▶ _Entries provided_
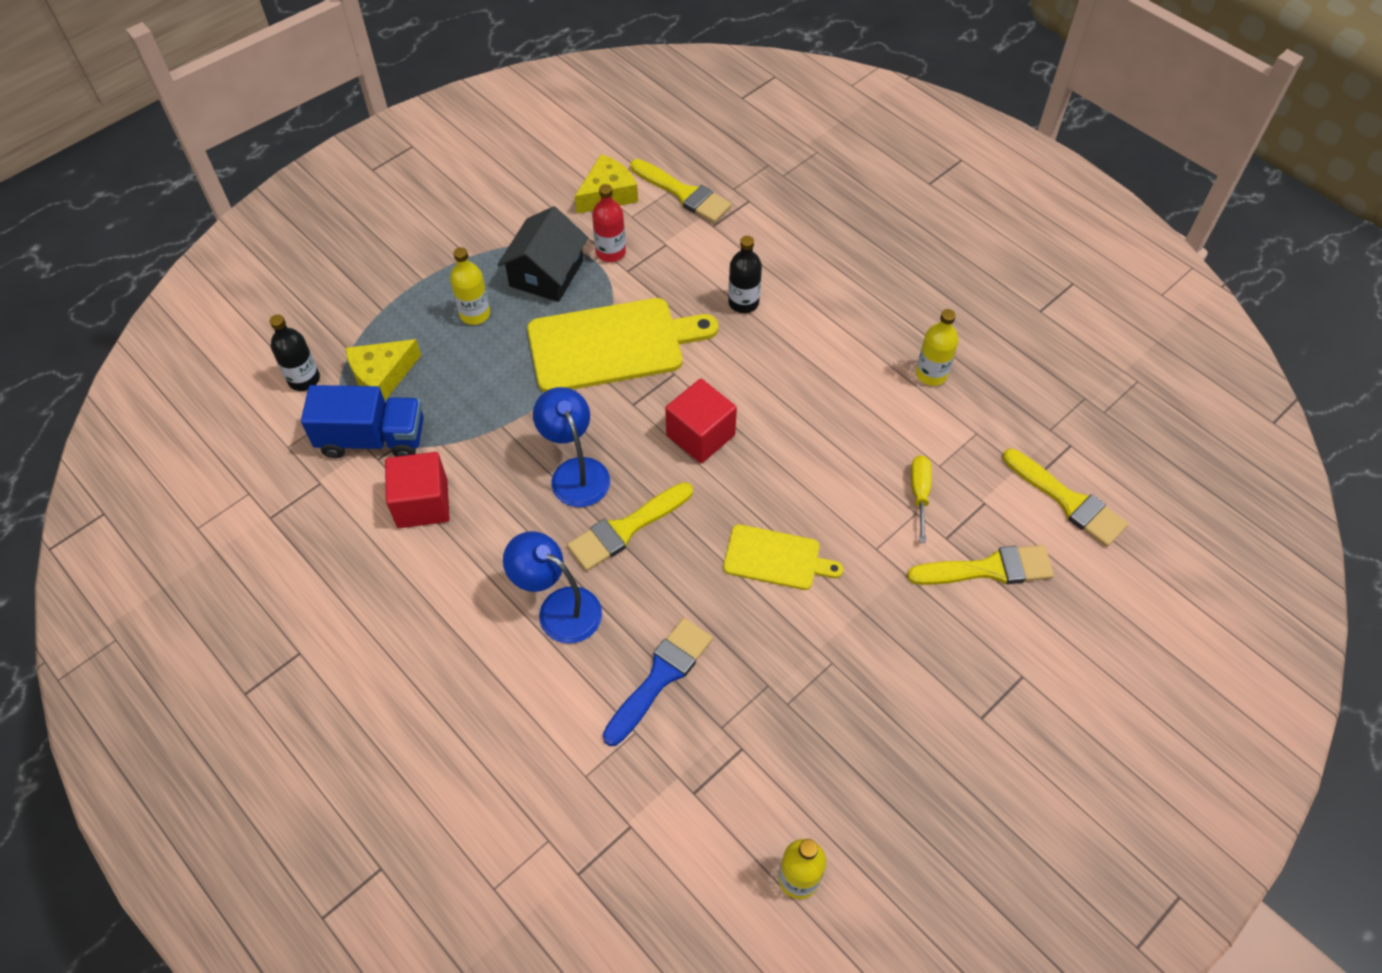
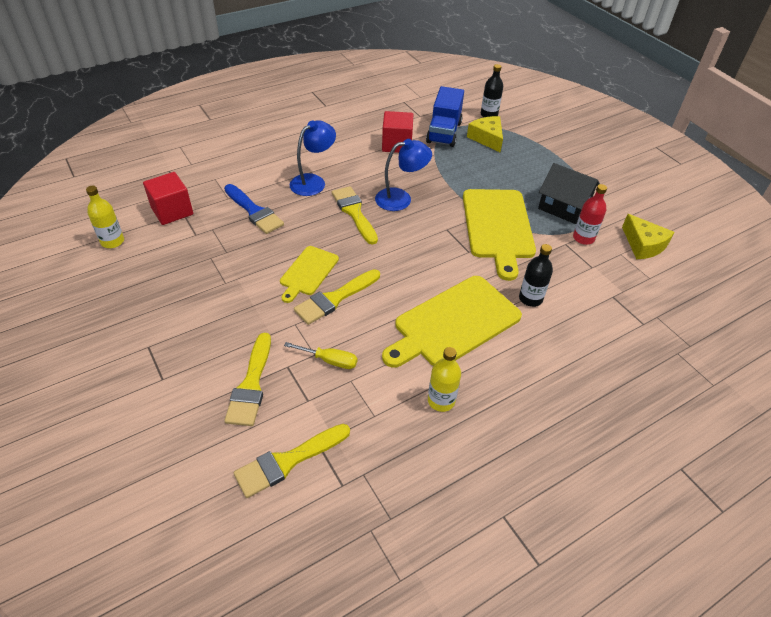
camera: 100 degrees right, 10 degrees down
yellow bottle [450,247,490,325] -> none
yellow brush [630,159,732,223] -> yellow brush moved to [294,269,380,325]
red cube [665,379,737,463] -> red cube moved to [143,172,193,225]
none -> yellow cutting board [382,276,522,368]

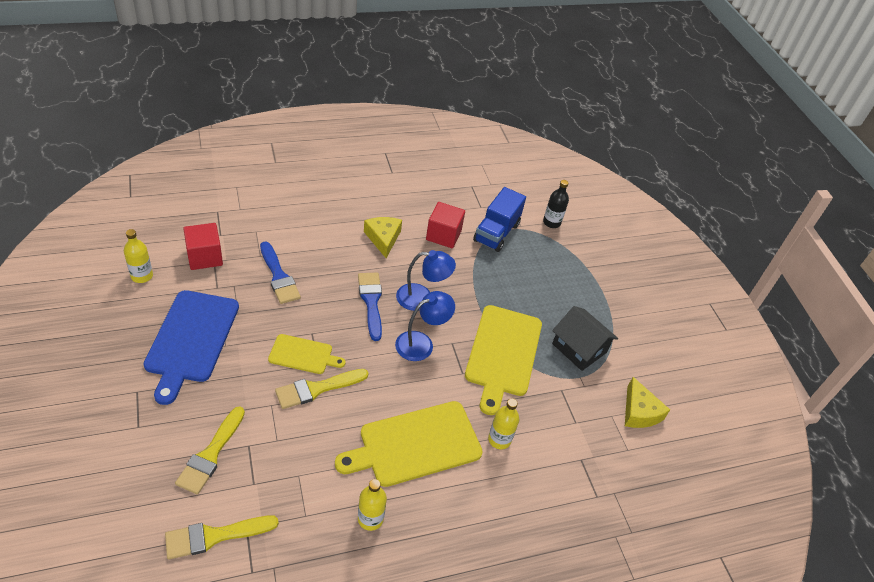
camera: 10 degrees right, 0 degrees up
yellow cutting board [280,246,339,303] -> yellow cutting board turned 120 degrees counterclockwise [268,334,346,374]
yellow screwdriver [284,342,357,369] -> none
blue lamp [290,120,336,196] -> blue lamp moved to [395,291,455,361]
yellow brush [332,186,378,245] -> blue brush [358,273,382,341]
yellow cheese [467,116,503,152] -> yellow cheese moved to [364,217,402,258]
black bottle [519,244,553,307] -> yellow bottle [488,398,519,449]
red bottle [573,184,607,245] -> none
none -> blue cutting board [143,290,239,405]

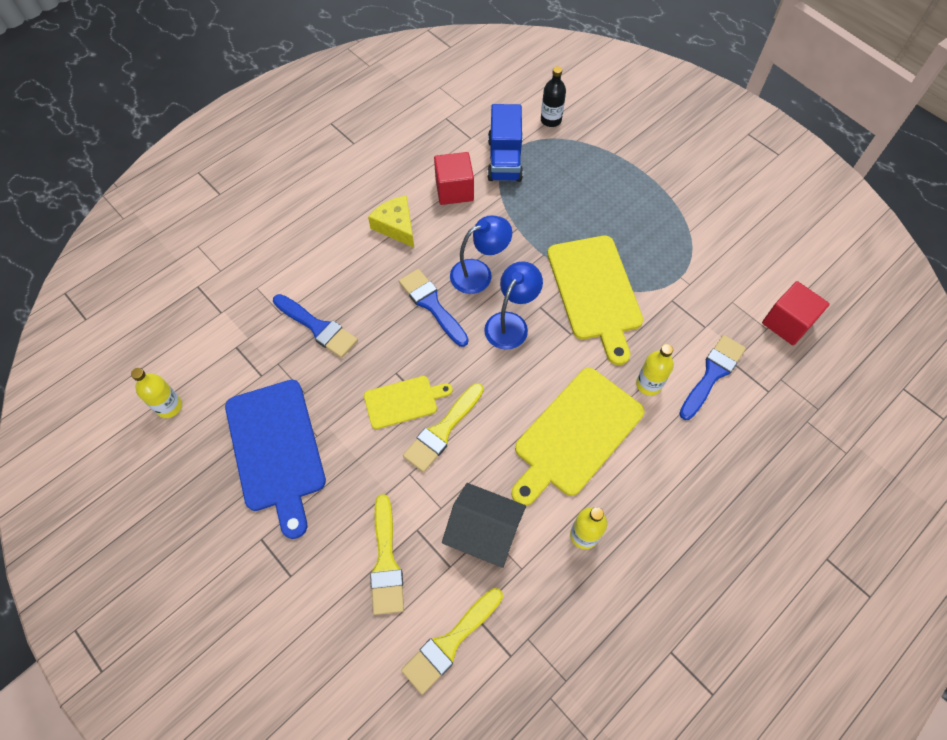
camera: 20 degrees left, 15 degrees up
red cube [183,223,223,270] -> red cube moved to [762,281,830,345]
black house [552,306,618,371] -> black house moved to [442,483,526,568]
yellow cheese [625,377,670,428] -> none
none -> blue brush [679,335,746,420]

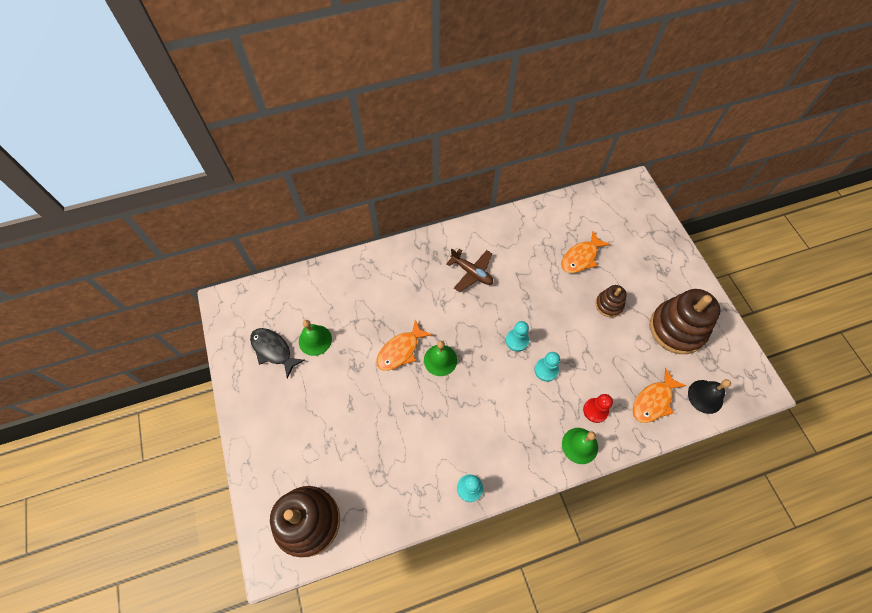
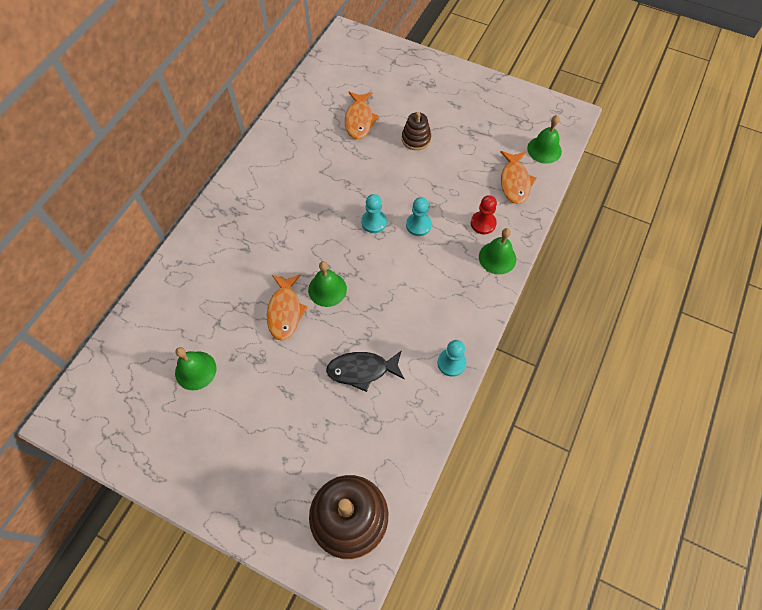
camera: 45 degrees left, 0 degrees up
black fish [250,328,305,378] -> black fish moved to [326,350,405,392]
brown plane [446,249,493,292] -> none
brown stacking toy [650,289,720,354] -> none
black bell [688,379,731,414] -> green bell [527,115,562,164]

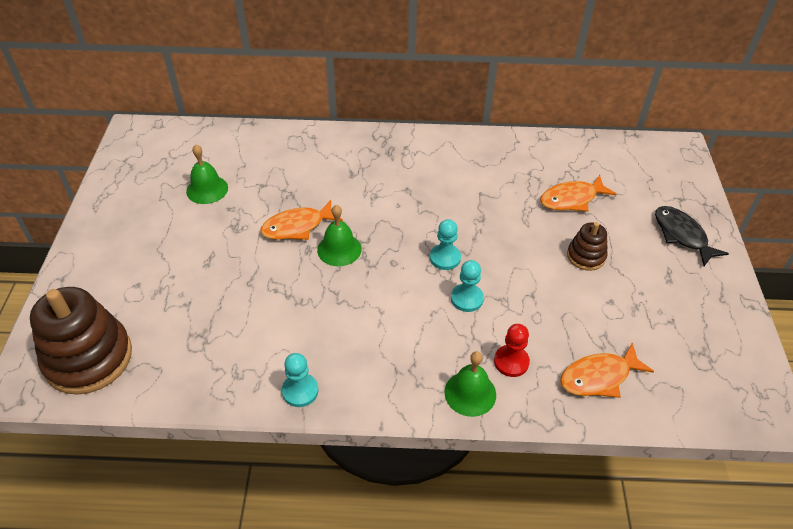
camera: 65 degrees right, 15 degrees down
black fish [326,350,405,392] -> black fish moved to [655,206,729,266]
green bell [527,115,562,164] -> none

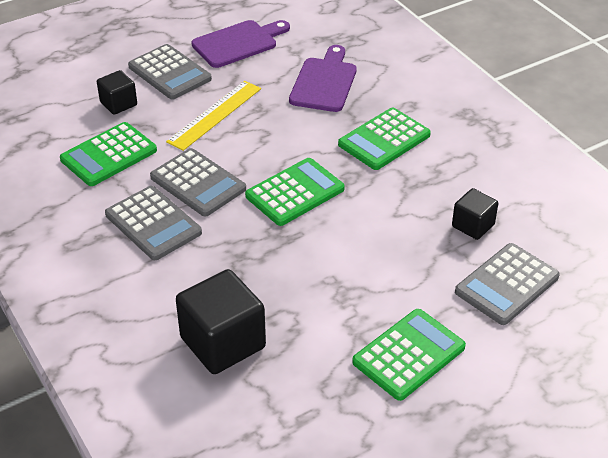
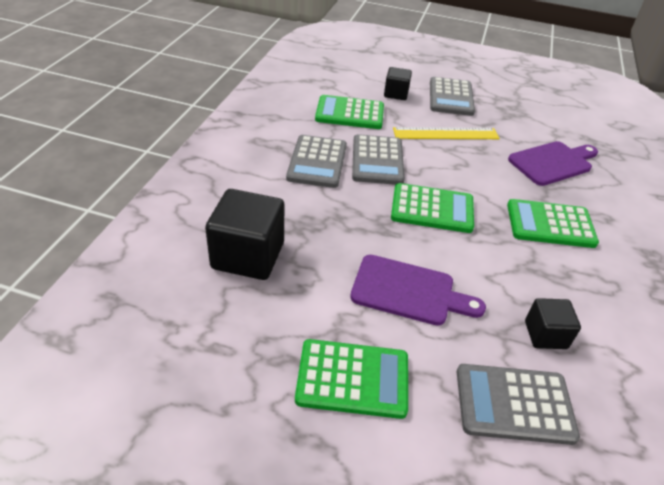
camera: 45 degrees right, 0 degrees up
purple cutting board [191,20,290,68] -> purple cutting board moved to [350,255,486,326]

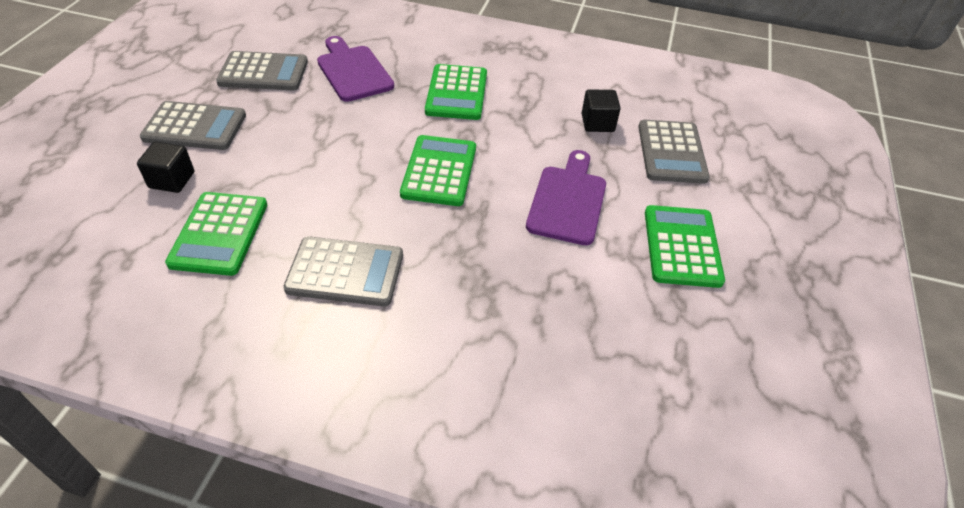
camera: 90 degrees left, 5 degrees up
black cube [205,189,284,280] -> none
grey calculator [352,134,405,185] -> grey calculator moved to [216,51,308,90]
yellow ruler [393,127,500,139] -> none

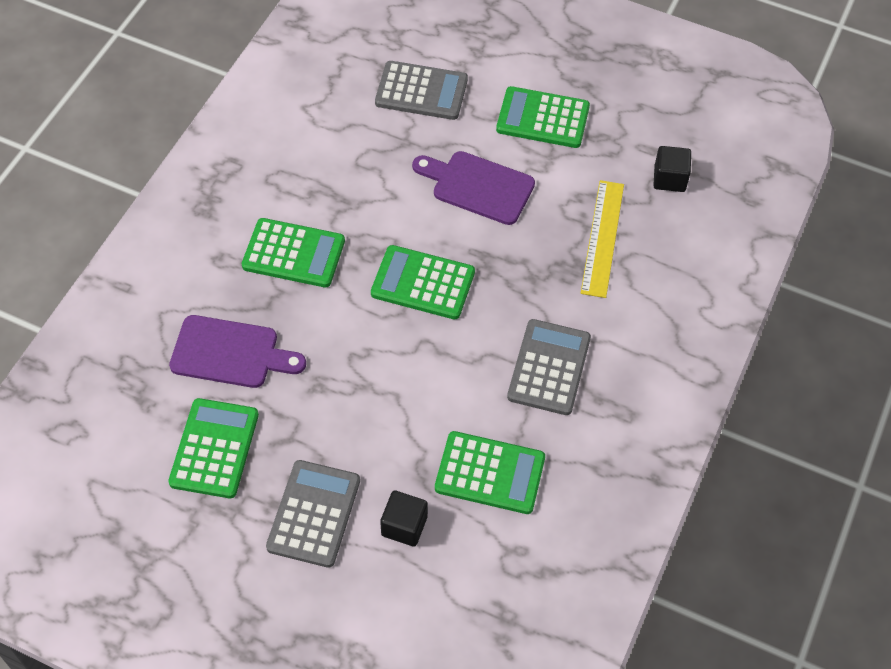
camera: 80 degrees left, 10 degrees up
grey calculator [216,51,308,90] -> green calculator [168,398,259,498]
purple cutting board [317,36,394,102] -> purple cutting board turned 150 degrees counterclockwise [169,315,306,388]
black cube [582,89,621,132] -> black cube moved to [653,146,691,192]
none -> yellow ruler [581,180,624,298]

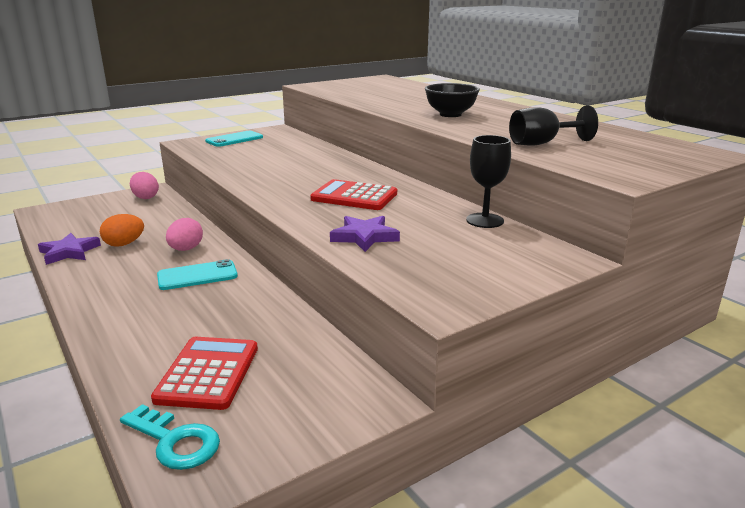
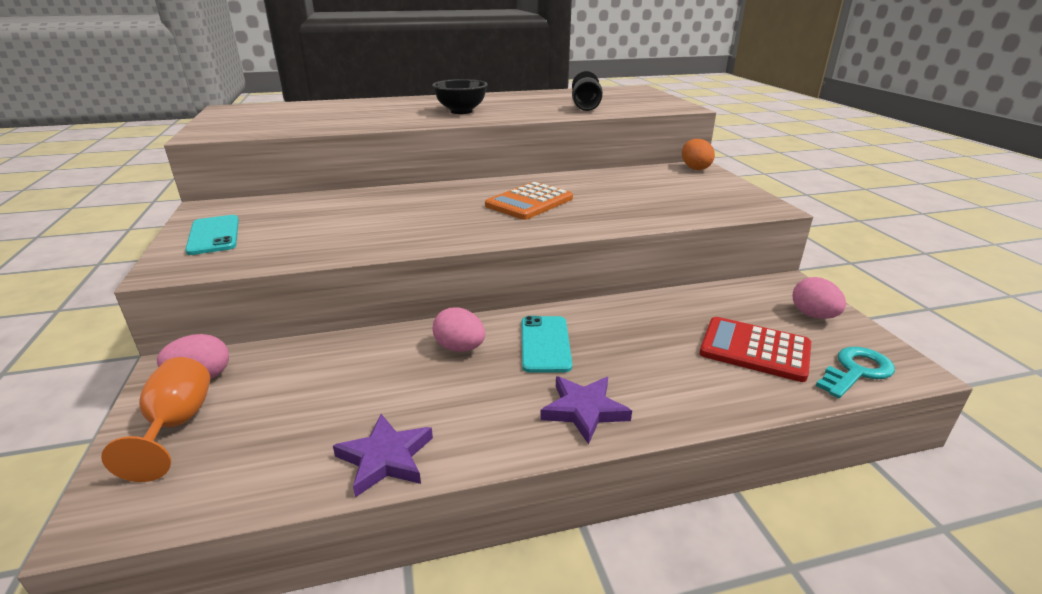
camera: 70 degrees left, 5 degrees up
orange egg [100,214,144,247] -> orange egg moved to [682,139,715,170]
red calculator [310,179,397,210] -> orange calculator [485,182,573,220]
purple star [330,216,400,252] -> purple star moved to [540,376,632,445]
black goblet [466,135,511,228] -> none
none -> orange goblet [101,357,210,482]
none -> pink egg [793,277,846,319]

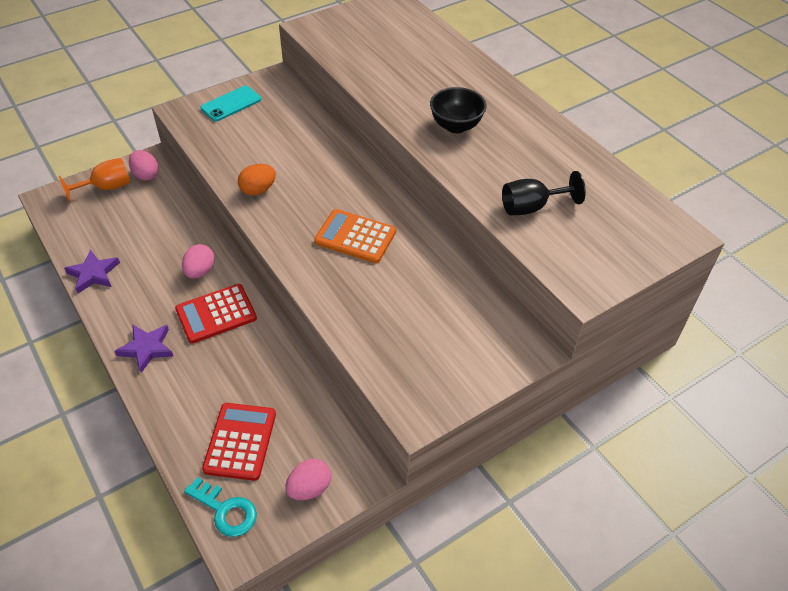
camera: 70 degrees right, 20 degrees up
turquoise phone [522,316,572,373] -> red calculator [175,284,257,344]
orange egg [682,139,715,170] -> orange egg moved to [238,164,276,196]

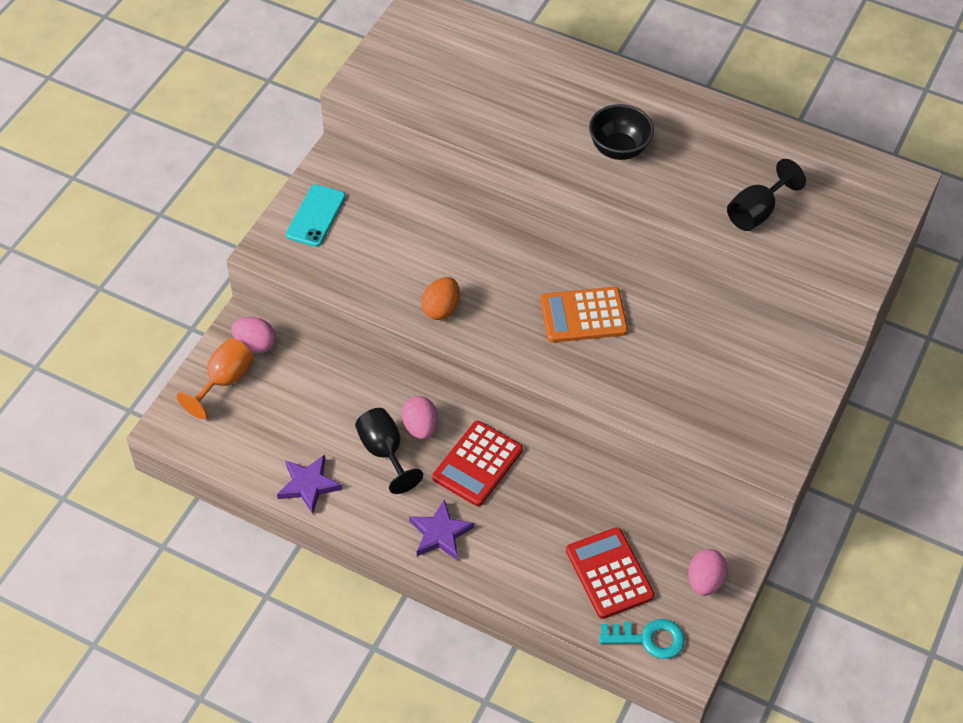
camera: 30 degrees left, 5 degrees up
none -> black goblet [355,408,423,494]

▶ _Problem_
Your answer should consist of the lines above between those holding "camera: 90 degrees left, 5 degrees up" and "orange egg [682,139,715,170]", inclusive, reproduced word for word and without pictures.

▶ _Solution below_
camera: 90 degrees left, 5 degrees up
black cube [205,189,284,280] -> none
grey calculator [352,134,405,185] -> grey calculator moved to [216,51,308,90]
yellow ruler [393,127,500,139] -> none

camera: 80 degrees left, 10 degrees up
grey calculator [216,51,308,90] -> green calculator [168,398,259,498]
purple cutting board [317,36,394,102] -> purple cutting board turned 150 degrees counterclockwise [169,315,306,388]
black cube [582,89,621,132] -> black cube moved to [653,146,691,192]
none -> yellow ruler [581,180,624,298]

camera: 70 degrees left, 5 degrees up
orange egg [100,214,144,247] -> orange egg moved to [682,139,715,170]
red calculator [310,179,397,210] -> orange calculator [485,182,573,220]
purple star [330,216,400,252] -> purple star moved to [540,376,632,445]
black goblet [466,135,511,228] -> none
none -> orange goblet [101,357,210,482]
none -> pink egg [793,277,846,319]

camera: 70 degrees right, 20 degrees up
turquoise phone [522,316,572,373] -> red calculator [175,284,257,344]
orange egg [682,139,715,170] -> orange egg moved to [238,164,276,196]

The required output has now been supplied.